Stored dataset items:
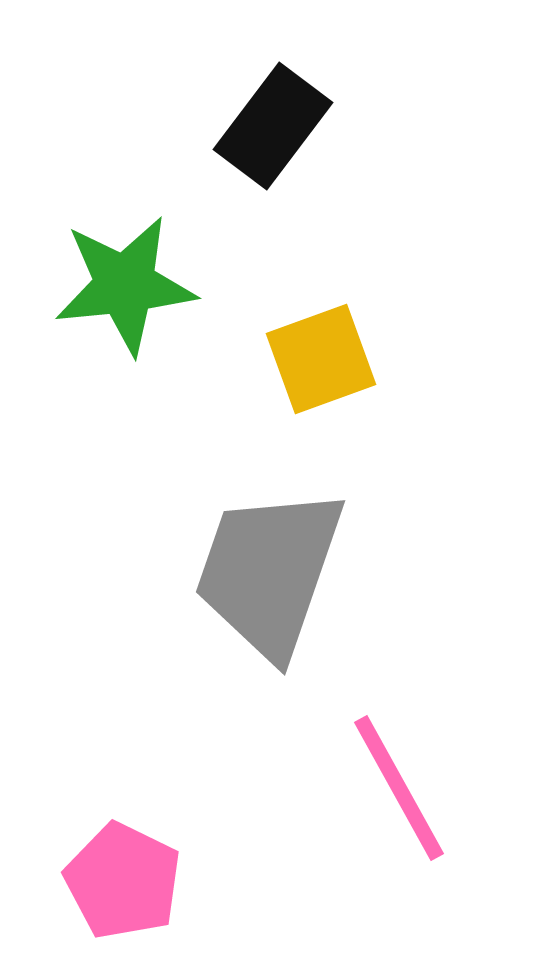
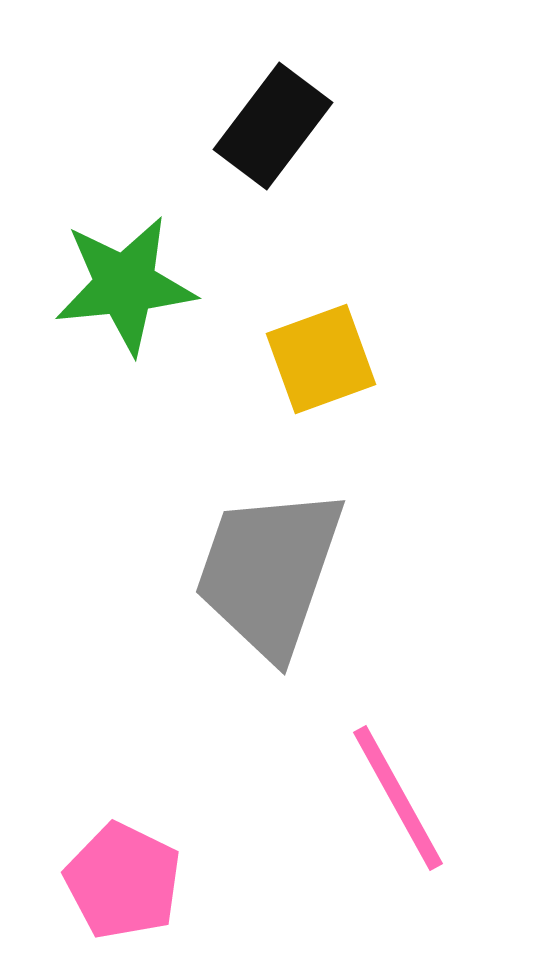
pink line: moved 1 px left, 10 px down
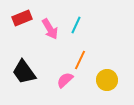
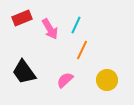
orange line: moved 2 px right, 10 px up
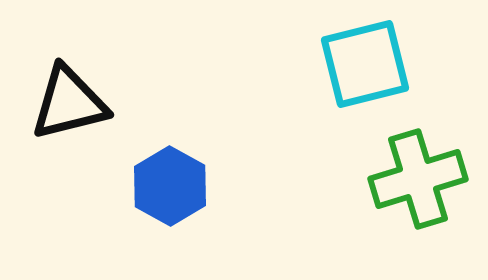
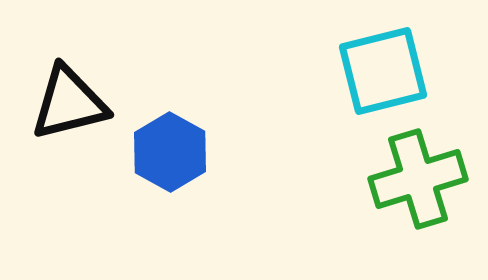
cyan square: moved 18 px right, 7 px down
blue hexagon: moved 34 px up
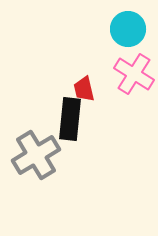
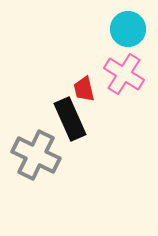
pink cross: moved 10 px left
black rectangle: rotated 30 degrees counterclockwise
gray cross: rotated 33 degrees counterclockwise
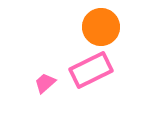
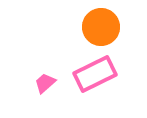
pink rectangle: moved 4 px right, 4 px down
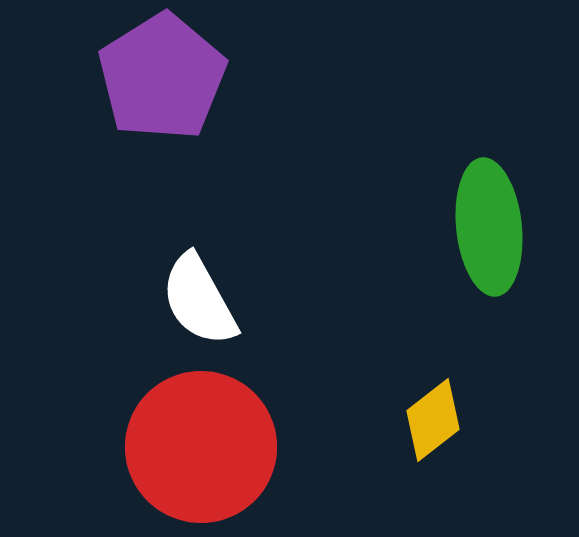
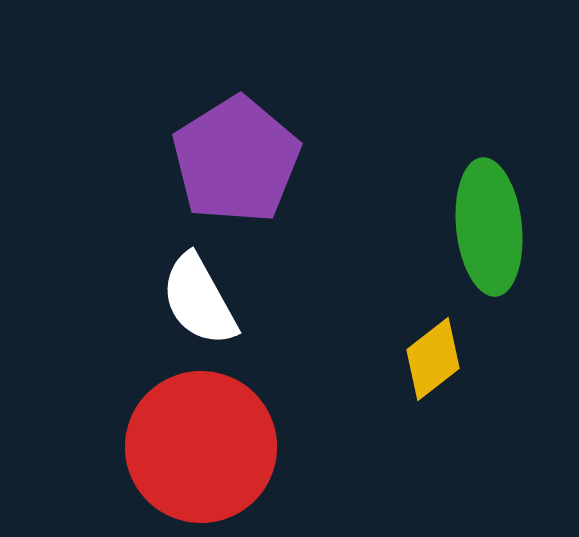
purple pentagon: moved 74 px right, 83 px down
yellow diamond: moved 61 px up
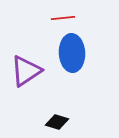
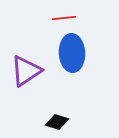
red line: moved 1 px right
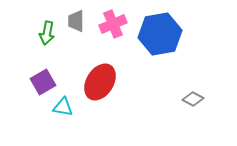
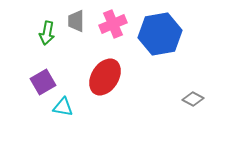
red ellipse: moved 5 px right, 5 px up
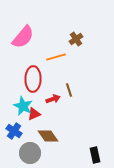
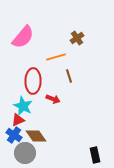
brown cross: moved 1 px right, 1 px up
red ellipse: moved 2 px down
brown line: moved 14 px up
red arrow: rotated 40 degrees clockwise
red triangle: moved 16 px left, 6 px down
blue cross: moved 4 px down
brown diamond: moved 12 px left
gray circle: moved 5 px left
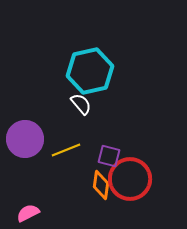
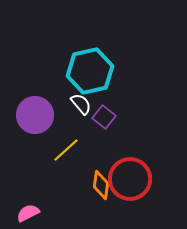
purple circle: moved 10 px right, 24 px up
yellow line: rotated 20 degrees counterclockwise
purple square: moved 5 px left, 39 px up; rotated 25 degrees clockwise
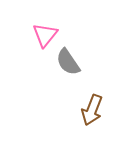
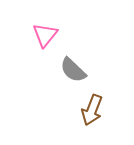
gray semicircle: moved 5 px right, 8 px down; rotated 12 degrees counterclockwise
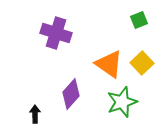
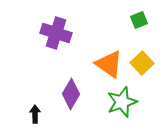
purple diamond: rotated 12 degrees counterclockwise
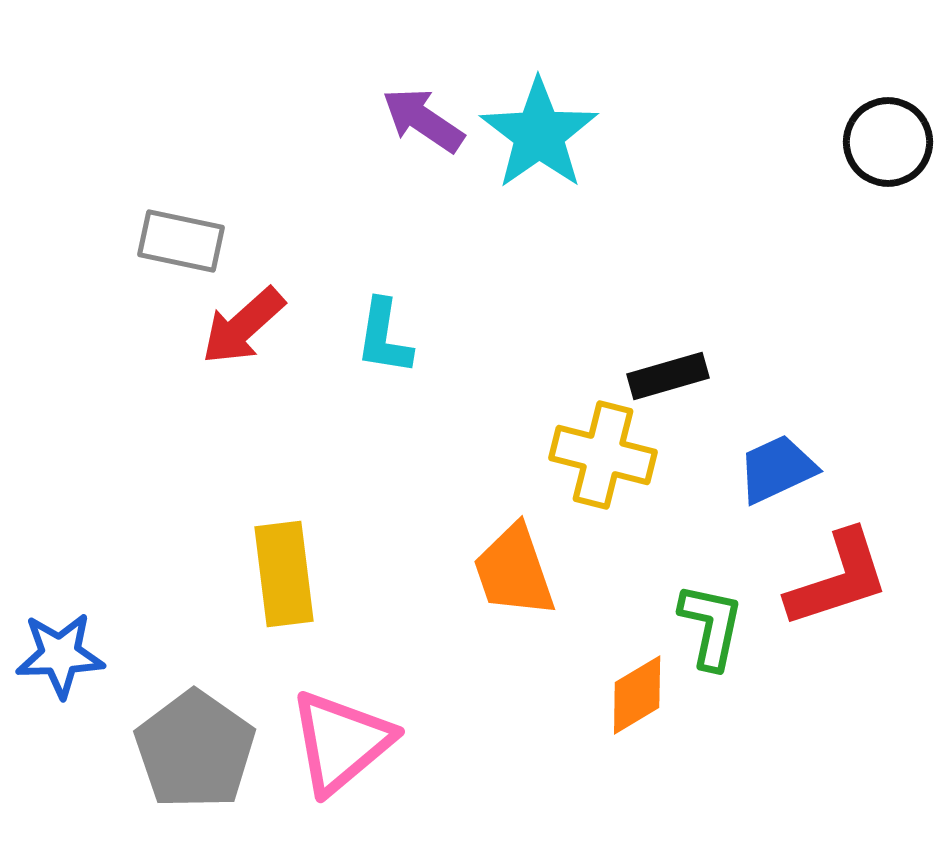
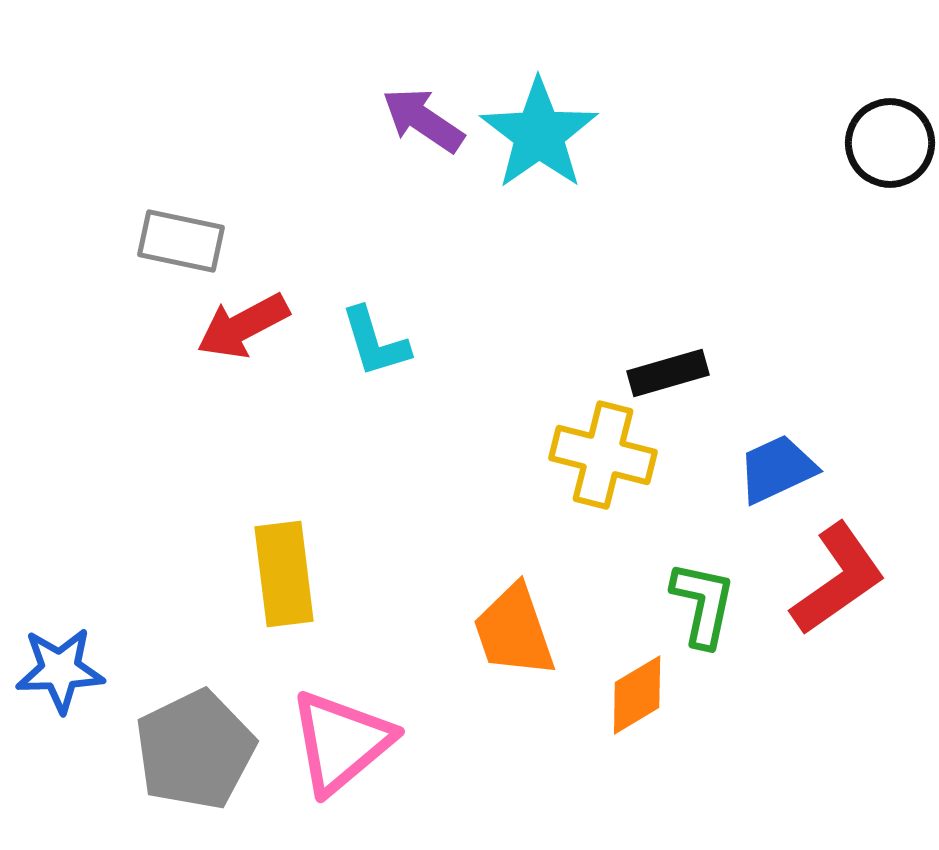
black circle: moved 2 px right, 1 px down
red arrow: rotated 14 degrees clockwise
cyan L-shape: moved 9 px left, 5 px down; rotated 26 degrees counterclockwise
black rectangle: moved 3 px up
orange trapezoid: moved 60 px down
red L-shape: rotated 17 degrees counterclockwise
green L-shape: moved 8 px left, 22 px up
blue star: moved 15 px down
gray pentagon: rotated 11 degrees clockwise
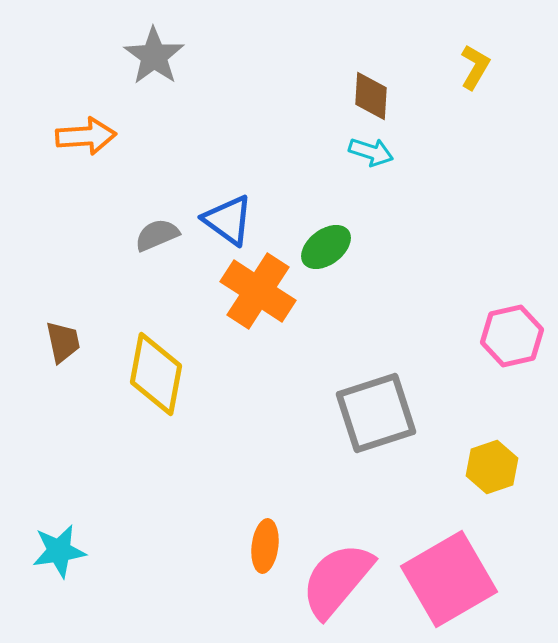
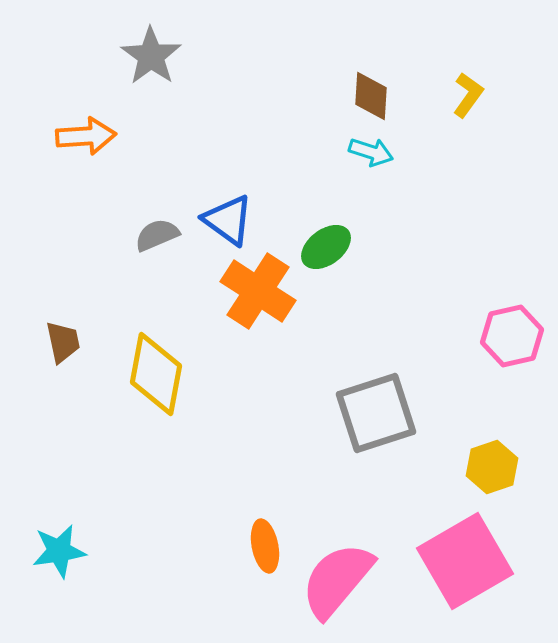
gray star: moved 3 px left
yellow L-shape: moved 7 px left, 28 px down; rotated 6 degrees clockwise
orange ellipse: rotated 18 degrees counterclockwise
pink square: moved 16 px right, 18 px up
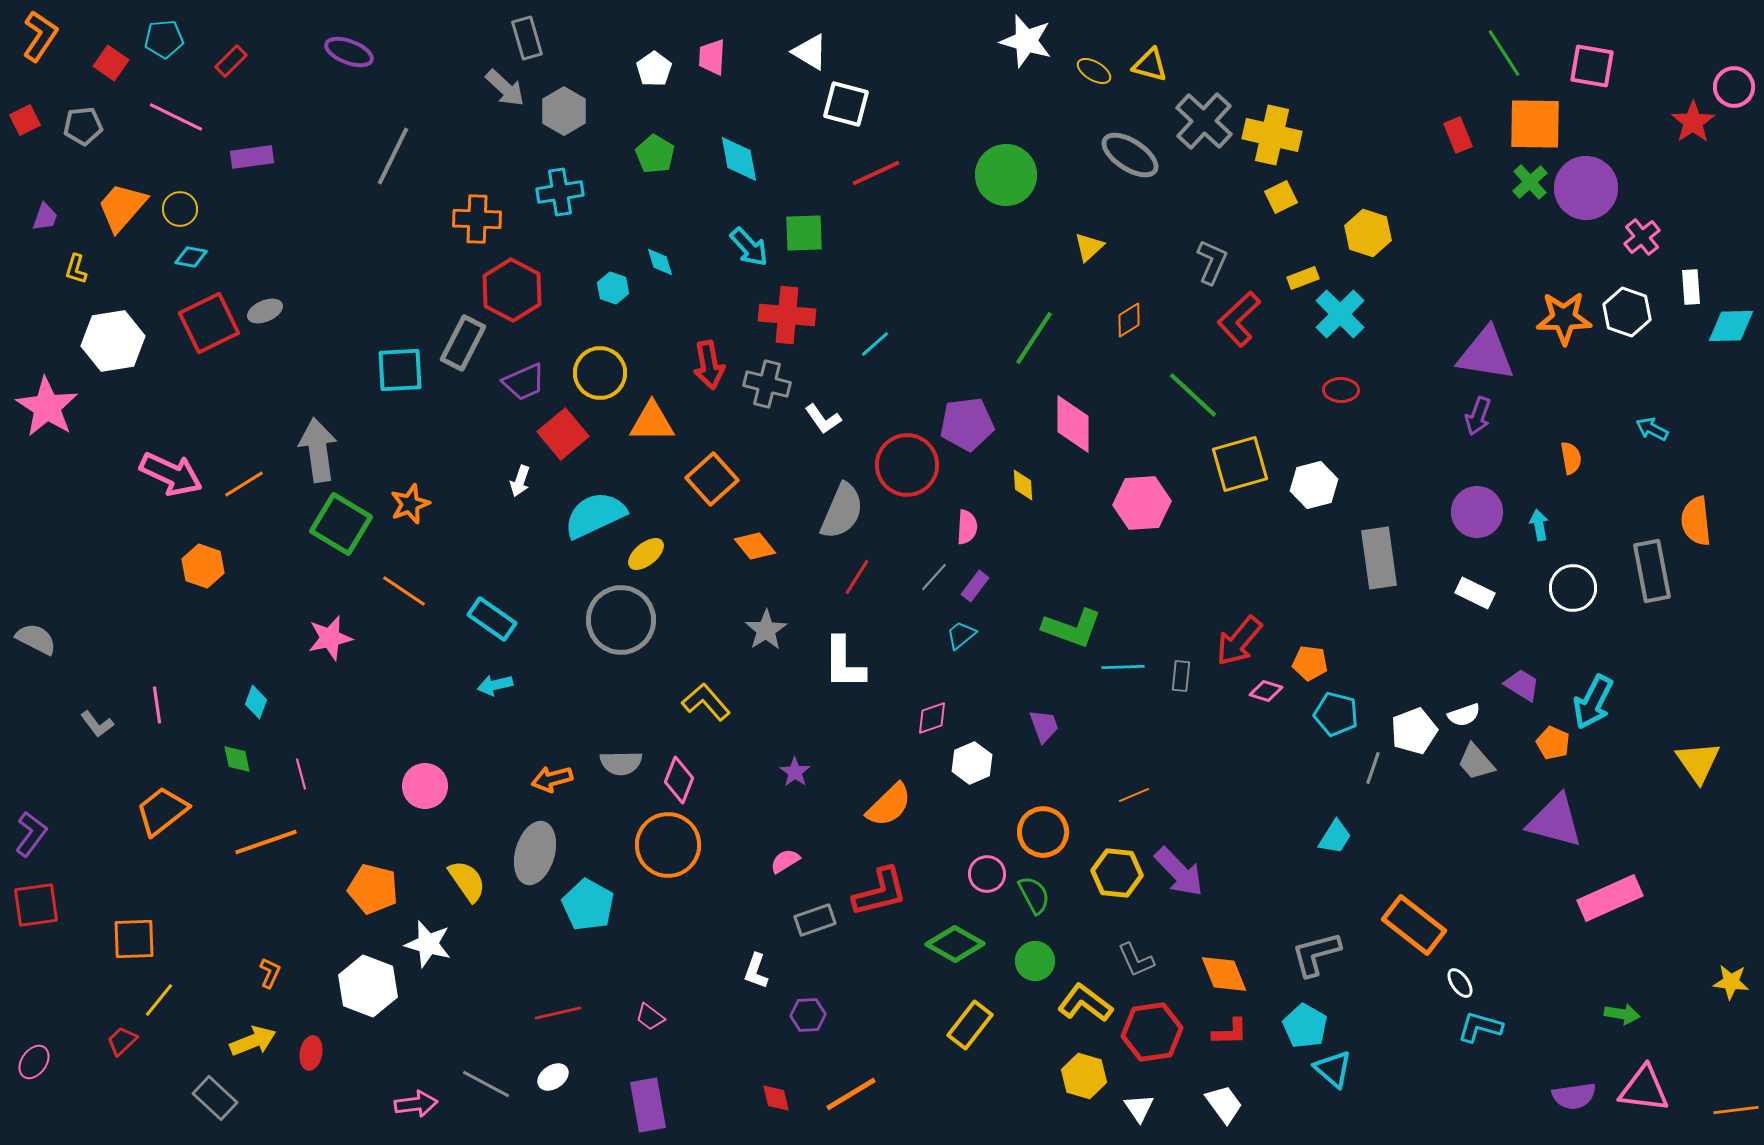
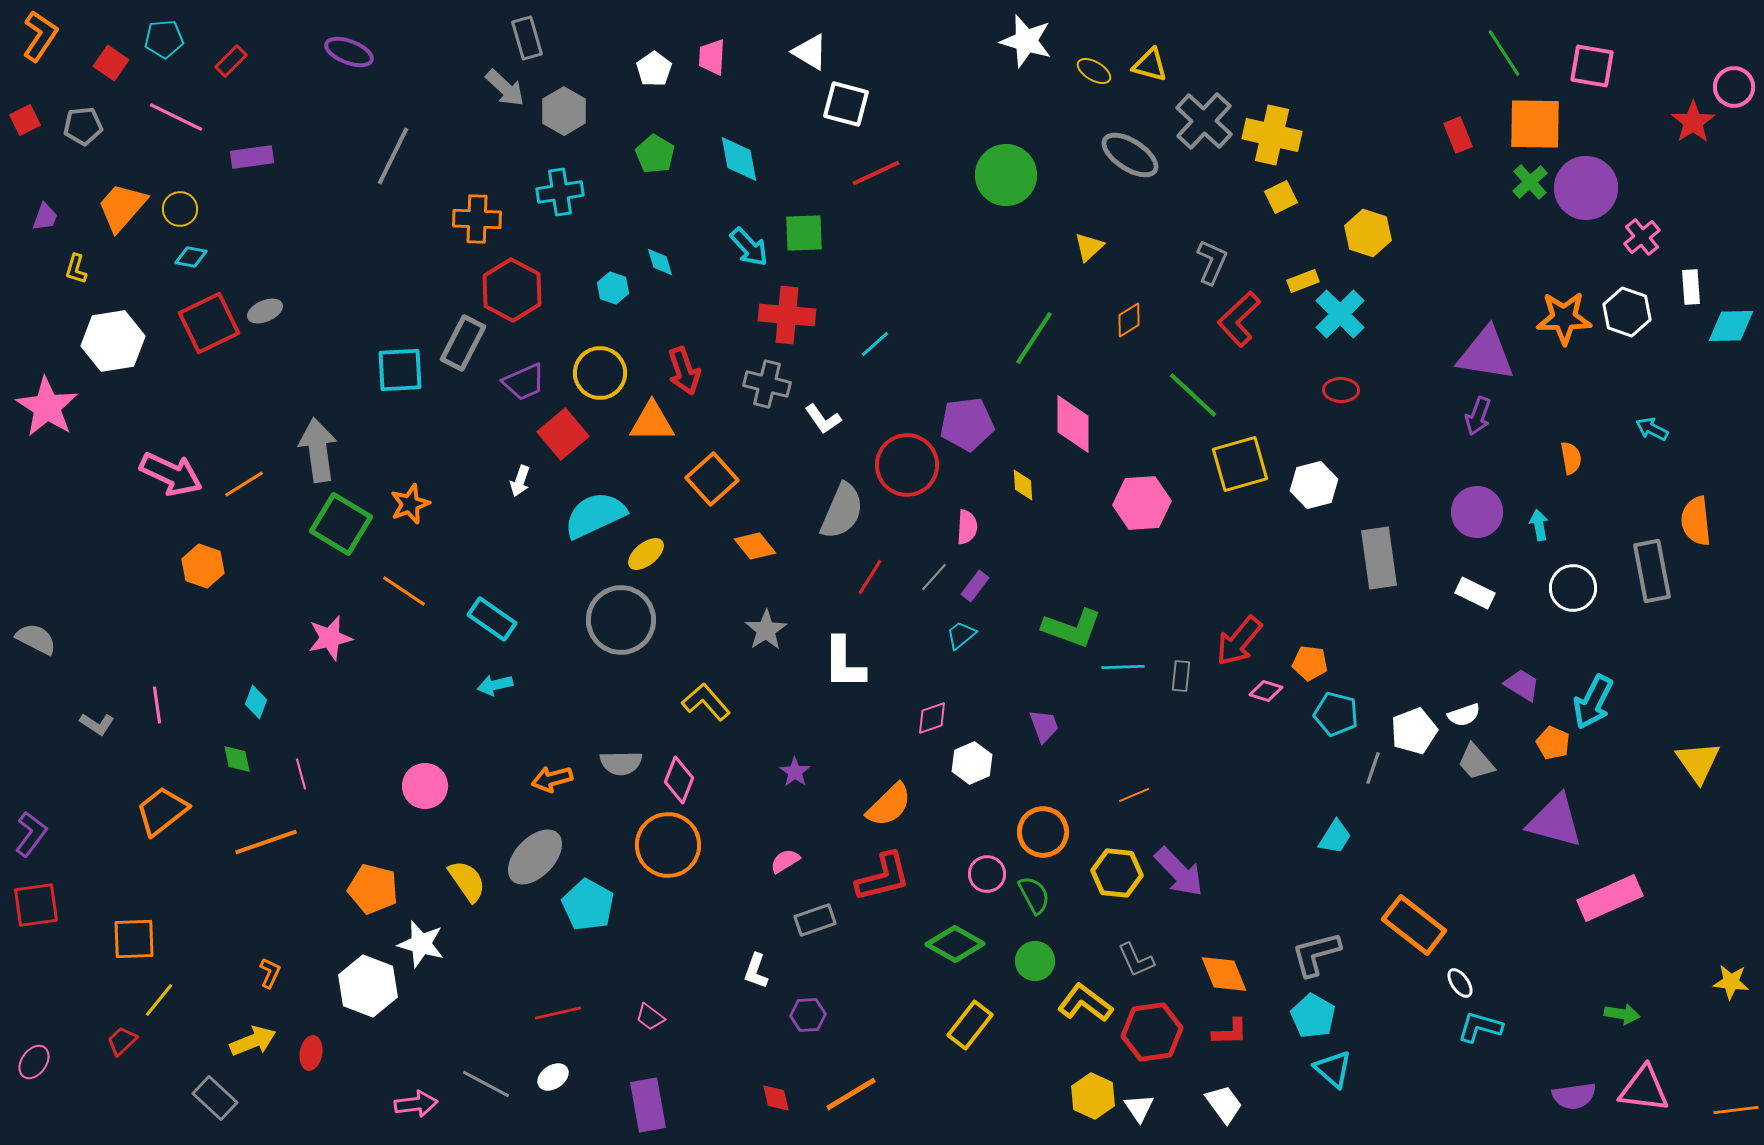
yellow rectangle at (1303, 278): moved 3 px down
red arrow at (709, 365): moved 25 px left, 6 px down; rotated 9 degrees counterclockwise
red line at (857, 577): moved 13 px right
gray L-shape at (97, 724): rotated 20 degrees counterclockwise
gray ellipse at (535, 853): moved 4 px down; rotated 28 degrees clockwise
red L-shape at (880, 892): moved 3 px right, 15 px up
white star at (428, 944): moved 7 px left
cyan pentagon at (1305, 1026): moved 8 px right, 10 px up
yellow hexagon at (1084, 1076): moved 9 px right, 20 px down; rotated 9 degrees clockwise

▶ Your assignment
Could you transcribe exactly the entries above, but only the lines from the one with "pink square: moved 16 px right, 18 px up" through the one with "cyan pentagon at", and without pictures?

▶ Exercise output
pink square: moved 16 px right, 18 px up
yellow rectangle at (1303, 278): moved 3 px down
red arrow at (709, 365): moved 25 px left, 6 px down; rotated 9 degrees counterclockwise
red line at (857, 577): moved 13 px right
gray L-shape at (97, 724): rotated 20 degrees counterclockwise
gray ellipse at (535, 853): moved 4 px down; rotated 28 degrees clockwise
red L-shape at (880, 892): moved 3 px right, 15 px up
white star at (428, 944): moved 7 px left
cyan pentagon at (1305, 1026): moved 8 px right, 10 px up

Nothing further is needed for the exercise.